Start of EXERCISE MATERIALS
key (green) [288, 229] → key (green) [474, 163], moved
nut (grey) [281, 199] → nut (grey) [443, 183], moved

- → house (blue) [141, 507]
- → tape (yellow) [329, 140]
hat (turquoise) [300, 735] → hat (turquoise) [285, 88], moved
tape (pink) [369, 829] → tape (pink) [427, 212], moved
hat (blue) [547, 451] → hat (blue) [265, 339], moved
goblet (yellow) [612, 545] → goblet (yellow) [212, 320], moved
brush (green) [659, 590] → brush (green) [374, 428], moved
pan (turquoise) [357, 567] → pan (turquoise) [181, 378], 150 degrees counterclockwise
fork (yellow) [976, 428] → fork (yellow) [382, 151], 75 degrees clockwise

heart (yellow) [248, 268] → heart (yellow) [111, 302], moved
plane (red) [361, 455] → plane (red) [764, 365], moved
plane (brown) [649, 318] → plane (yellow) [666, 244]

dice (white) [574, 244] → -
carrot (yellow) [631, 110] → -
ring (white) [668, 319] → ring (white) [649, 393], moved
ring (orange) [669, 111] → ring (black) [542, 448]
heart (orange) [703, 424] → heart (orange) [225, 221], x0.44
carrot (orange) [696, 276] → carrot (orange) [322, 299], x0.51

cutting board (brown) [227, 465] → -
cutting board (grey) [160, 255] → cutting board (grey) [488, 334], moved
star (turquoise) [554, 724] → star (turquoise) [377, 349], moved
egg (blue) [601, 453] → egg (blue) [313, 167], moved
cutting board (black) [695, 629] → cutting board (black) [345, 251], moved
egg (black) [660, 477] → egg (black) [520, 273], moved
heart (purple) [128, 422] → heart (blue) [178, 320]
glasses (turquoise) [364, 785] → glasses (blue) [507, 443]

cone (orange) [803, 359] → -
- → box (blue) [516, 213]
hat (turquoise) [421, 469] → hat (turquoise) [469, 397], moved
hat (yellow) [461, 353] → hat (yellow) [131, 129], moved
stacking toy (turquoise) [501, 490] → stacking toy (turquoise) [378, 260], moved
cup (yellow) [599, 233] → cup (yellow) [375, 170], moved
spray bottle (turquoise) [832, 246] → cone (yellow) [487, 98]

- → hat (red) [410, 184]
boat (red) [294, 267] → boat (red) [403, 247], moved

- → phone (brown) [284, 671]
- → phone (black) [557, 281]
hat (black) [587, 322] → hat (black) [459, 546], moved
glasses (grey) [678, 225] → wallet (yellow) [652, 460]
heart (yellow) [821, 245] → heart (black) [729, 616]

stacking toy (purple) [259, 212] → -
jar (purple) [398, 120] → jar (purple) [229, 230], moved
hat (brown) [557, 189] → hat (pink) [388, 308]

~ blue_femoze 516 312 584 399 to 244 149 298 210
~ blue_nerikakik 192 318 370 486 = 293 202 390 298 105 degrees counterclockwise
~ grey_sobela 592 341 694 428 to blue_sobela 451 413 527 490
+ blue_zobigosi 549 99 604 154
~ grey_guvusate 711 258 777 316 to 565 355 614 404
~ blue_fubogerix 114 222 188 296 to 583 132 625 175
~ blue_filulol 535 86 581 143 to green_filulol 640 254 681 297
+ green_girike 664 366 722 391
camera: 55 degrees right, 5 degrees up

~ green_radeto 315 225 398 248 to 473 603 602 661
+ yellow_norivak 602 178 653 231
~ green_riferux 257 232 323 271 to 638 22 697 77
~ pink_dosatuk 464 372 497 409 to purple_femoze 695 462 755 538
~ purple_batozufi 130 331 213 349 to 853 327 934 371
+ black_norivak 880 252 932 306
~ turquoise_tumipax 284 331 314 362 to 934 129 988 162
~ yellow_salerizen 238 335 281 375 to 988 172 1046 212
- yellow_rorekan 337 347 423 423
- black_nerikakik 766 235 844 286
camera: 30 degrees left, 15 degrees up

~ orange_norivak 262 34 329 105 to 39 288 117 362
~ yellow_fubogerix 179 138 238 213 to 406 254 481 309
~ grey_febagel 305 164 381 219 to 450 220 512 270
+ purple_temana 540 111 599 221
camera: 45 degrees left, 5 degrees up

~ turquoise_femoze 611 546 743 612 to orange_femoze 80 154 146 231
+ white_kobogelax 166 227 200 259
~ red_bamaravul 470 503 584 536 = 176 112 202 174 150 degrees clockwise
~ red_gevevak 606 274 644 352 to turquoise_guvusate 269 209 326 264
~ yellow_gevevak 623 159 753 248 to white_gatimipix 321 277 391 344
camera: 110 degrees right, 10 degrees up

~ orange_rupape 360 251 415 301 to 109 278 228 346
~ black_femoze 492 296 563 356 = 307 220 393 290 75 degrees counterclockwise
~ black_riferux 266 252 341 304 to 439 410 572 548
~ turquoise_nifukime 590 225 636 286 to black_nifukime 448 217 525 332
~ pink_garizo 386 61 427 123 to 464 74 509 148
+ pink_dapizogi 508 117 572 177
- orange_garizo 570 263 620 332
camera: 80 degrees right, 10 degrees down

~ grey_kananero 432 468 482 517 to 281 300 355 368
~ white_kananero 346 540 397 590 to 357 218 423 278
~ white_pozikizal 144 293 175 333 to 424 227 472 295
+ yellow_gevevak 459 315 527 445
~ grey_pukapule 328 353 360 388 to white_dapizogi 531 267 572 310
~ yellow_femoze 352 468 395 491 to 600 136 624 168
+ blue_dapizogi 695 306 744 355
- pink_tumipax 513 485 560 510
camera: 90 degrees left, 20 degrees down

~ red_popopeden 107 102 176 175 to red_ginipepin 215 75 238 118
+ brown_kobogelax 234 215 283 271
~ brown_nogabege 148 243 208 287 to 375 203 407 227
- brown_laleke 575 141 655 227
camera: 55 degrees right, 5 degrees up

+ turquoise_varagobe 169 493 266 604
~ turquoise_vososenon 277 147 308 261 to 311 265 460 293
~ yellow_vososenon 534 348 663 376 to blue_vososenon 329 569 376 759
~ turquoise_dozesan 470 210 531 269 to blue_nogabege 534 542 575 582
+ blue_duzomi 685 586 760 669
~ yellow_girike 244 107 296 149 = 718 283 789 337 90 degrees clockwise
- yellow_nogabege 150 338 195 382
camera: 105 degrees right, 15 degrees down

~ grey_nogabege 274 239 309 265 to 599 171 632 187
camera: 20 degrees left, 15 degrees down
End of EXERCISE MATERIALS
WORK TO COMPLETE: Repeat the data word for word.

TASK ANSWER:
key (green) [288, 229] → key (green) [474, 163], moved
nut (grey) [281, 199] → nut (grey) [443, 183], moved

- → house (blue) [141, 507]
- → tape (yellow) [329, 140]
hat (turquoise) [300, 735] → hat (turquoise) [285, 88], moved
tape (pink) [369, 829] → tape (pink) [427, 212], moved
hat (blue) [547, 451] → hat (blue) [265, 339], moved
goblet (yellow) [612, 545] → goblet (yellow) [212, 320], moved
brush (green) [659, 590] → brush (green) [374, 428], moved
pan (turquoise) [357, 567] → pan (turquoise) [181, 378], 150 degrees counterclockwise
fork (yellow) [976, 428] → fork (yellow) [382, 151], 75 degrees clockwise

heart (yellow) [248, 268] → heart (yellow) [111, 302], moved
plane (red) [361, 455] → plane (red) [764, 365], moved
plane (brown) [649, 318] → plane (yellow) [666, 244]

dice (white) [574, 244] → -
carrot (yellow) [631, 110] → -
ring (white) [668, 319] → ring (white) [649, 393], moved
ring (orange) [669, 111] → ring (black) [542, 448]
heart (orange) [703, 424] → heart (orange) [225, 221], x0.44
carrot (orange) [696, 276] → carrot (orange) [322, 299], x0.51

cutting board (brown) [227, 465] → -
cutting board (grey) [160, 255] → cutting board (grey) [488, 334], moved
star (turquoise) [554, 724] → star (turquoise) [377, 349], moved
egg (blue) [601, 453] → egg (blue) [313, 167], moved
cutting board (black) [695, 629] → cutting board (black) [345, 251], moved
egg (black) [660, 477] → egg (black) [520, 273], moved
heart (purple) [128, 422] → heart (blue) [178, 320]
glasses (turquoise) [364, 785] → glasses (blue) [507, 443]

cone (orange) [803, 359] → -
- → box (blue) [516, 213]
hat (turquoise) [421, 469] → hat (turquoise) [469, 397], moved
hat (yellow) [461, 353] → hat (yellow) [131, 129], moved
stacking toy (turquoise) [501, 490] → stacking toy (turquoise) [378, 260], moved
cup (yellow) [599, 233] → cup (yellow) [375, 170], moved
spray bottle (turquoise) [832, 246] → cone (yellow) [487, 98]

- → hat (red) [410, 184]
boat (red) [294, 267] → boat (red) [403, 247], moved

- → phone (brown) [284, 671]
- → phone (black) [557, 281]
hat (black) [587, 322] → hat (black) [459, 546], moved
glasses (grey) [678, 225] → wallet (yellow) [652, 460]
heart (yellow) [821, 245] → heart (black) [729, 616]

stacking toy (purple) [259, 212] → -
jar (purple) [398, 120] → jar (purple) [229, 230], moved
hat (brown) [557, 189] → hat (pink) [388, 308]

~ blue_femoze 516 312 584 399 to 244 149 298 210
~ blue_nerikakik 192 318 370 486 = 293 202 390 298 105 degrees counterclockwise
~ grey_sobela 592 341 694 428 to blue_sobela 451 413 527 490
+ blue_zobigosi 549 99 604 154
~ grey_guvusate 711 258 777 316 to 565 355 614 404
~ blue_fubogerix 114 222 188 296 to 583 132 625 175
~ blue_filulol 535 86 581 143 to green_filulol 640 254 681 297
+ green_girike 664 366 722 391
camera: 55 degrees right, 5 degrees up

~ green_radeto 315 225 398 248 to 473 603 602 661
+ yellow_norivak 602 178 653 231
~ green_riferux 257 232 323 271 to 638 22 697 77
~ pink_dosatuk 464 372 497 409 to purple_femoze 695 462 755 538
~ purple_batozufi 130 331 213 349 to 853 327 934 371
+ black_norivak 880 252 932 306
~ turquoise_tumipax 284 331 314 362 to 934 129 988 162
~ yellow_salerizen 238 335 281 375 to 988 172 1046 212
- yellow_rorekan 337 347 423 423
- black_nerikakik 766 235 844 286
camera: 30 degrees left, 15 degrees up

~ orange_norivak 262 34 329 105 to 39 288 117 362
~ yellow_fubogerix 179 138 238 213 to 406 254 481 309
~ grey_febagel 305 164 381 219 to 450 220 512 270
+ purple_temana 540 111 599 221
camera: 45 degrees left, 5 degrees up

~ turquoise_femoze 611 546 743 612 to orange_femoze 80 154 146 231
+ white_kobogelax 166 227 200 259
~ red_bamaravul 470 503 584 536 = 176 112 202 174 150 degrees clockwise
~ red_gevevak 606 274 644 352 to turquoise_guvusate 269 209 326 264
~ yellow_gevevak 623 159 753 248 to white_gatimipix 321 277 391 344
camera: 110 degrees right, 10 degrees up

~ orange_rupape 360 251 415 301 to 109 278 228 346
~ black_femoze 492 296 563 356 = 307 220 393 290 75 degrees counterclockwise
~ black_riferux 266 252 341 304 to 439 410 572 548
~ turquoise_nifukime 590 225 636 286 to black_nifukime 448 217 525 332
~ pink_garizo 386 61 427 123 to 464 74 509 148
+ pink_dapizogi 508 117 572 177
- orange_garizo 570 263 620 332
camera: 80 degrees right, 10 degrees down

~ grey_kananero 432 468 482 517 to 281 300 355 368
~ white_kananero 346 540 397 590 to 357 218 423 278
~ white_pozikizal 144 293 175 333 to 424 227 472 295
+ yellow_gevevak 459 315 527 445
~ grey_pukapule 328 353 360 388 to white_dapizogi 531 267 572 310
~ yellow_femoze 352 468 395 491 to 600 136 624 168
+ blue_dapizogi 695 306 744 355
- pink_tumipax 513 485 560 510
camera: 90 degrees left, 20 degrees down

~ red_popopeden 107 102 176 175 to red_ginipepin 215 75 238 118
+ brown_kobogelax 234 215 283 271
~ brown_nogabege 148 243 208 287 to 375 203 407 227
- brown_laleke 575 141 655 227
camera: 55 degrees right, 5 degrees up

+ turquoise_varagobe 169 493 266 604
~ turquoise_vososenon 277 147 308 261 to 311 265 460 293
~ yellow_vososenon 534 348 663 376 to blue_vososenon 329 569 376 759
~ turquoise_dozesan 470 210 531 269 to blue_nogabege 534 542 575 582
+ blue_duzomi 685 586 760 669
~ yellow_girike 244 107 296 149 = 718 283 789 337 90 degrees clockwise
- yellow_nogabege 150 338 195 382
camera: 105 degrees right, 15 degrees down

~ grey_nogabege 274 239 309 265 to 599 171 632 187
camera: 20 degrees left, 15 degrees down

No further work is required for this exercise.